PROBLEM STATEMENT. Could you set out the records below as a Markdown table with a "Row" column numbering each line and a "Text" column holding it, leaving out any blank lines?

INPUT FOR THIS TASK.
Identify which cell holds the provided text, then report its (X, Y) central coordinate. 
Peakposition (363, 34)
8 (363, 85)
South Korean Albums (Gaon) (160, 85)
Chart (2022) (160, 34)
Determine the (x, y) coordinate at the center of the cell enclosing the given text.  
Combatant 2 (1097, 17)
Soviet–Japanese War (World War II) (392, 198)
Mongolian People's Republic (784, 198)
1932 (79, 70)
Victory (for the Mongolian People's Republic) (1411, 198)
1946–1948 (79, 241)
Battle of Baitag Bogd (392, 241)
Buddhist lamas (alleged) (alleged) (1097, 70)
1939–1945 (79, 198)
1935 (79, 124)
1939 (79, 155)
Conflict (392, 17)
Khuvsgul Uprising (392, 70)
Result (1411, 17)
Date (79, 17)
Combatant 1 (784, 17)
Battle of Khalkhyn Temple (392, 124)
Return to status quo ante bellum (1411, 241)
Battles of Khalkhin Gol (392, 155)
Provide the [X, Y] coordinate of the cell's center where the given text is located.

ANSWER IN FULL.
| Row | Text |
|---|---|
| 1 | Identify which cell holds the provided text, then report its (X, Y) central coordinate.  |
| 2 | Peakposition (363, 34) |
| 3 | 8 (363, 85) |
| 4 | South Korean Albums (Gaon) (160, 85) |
| 5 | Chart (2022) (160, 34) |
| 6 | Determine the (x, y) coordinate at the center of the cell enclosing the given text.   |
| 7 | Combatant 2 (1097, 17) |
| 8 | Soviet–Japanese War (World War II) (392, 198) |
| 9 | Mongolian People's Republic (784, 198) |
| 10 | 1932 (79, 70) |
| 11 | Victory (for the Mongolian People's Republic) (1411, 198) |
| 12 | 1946–1948 (79, 241) |
| 13 | Battle of Baitag Bogd (392, 241) |
| 14 | Buddhist lamas (alleged) (alleged) (1097, 70) |
| 15 | 1939–1945 (79, 198) |
| 16 | 1935 (79, 124) |
| 17 | 1939 (79, 155) |
| 18 | Conflict (392, 17) |
| 19 | Khuvsgul Uprising (392, 70) |
| 20 | Result (1411, 17) |
| 21 | Date (79, 17) |
| 22 | Combatant 1 (784, 17) |
| 23 | Battle of Khalkhyn Temple (392, 124) |
| 24 | Return to status quo ante bellum (1411, 241) |
| 25 | Battles of Khalkhin Gol (392, 155) |
| 26 | Provide the [X, Y] coordinate of the cell's center where the given text is located. |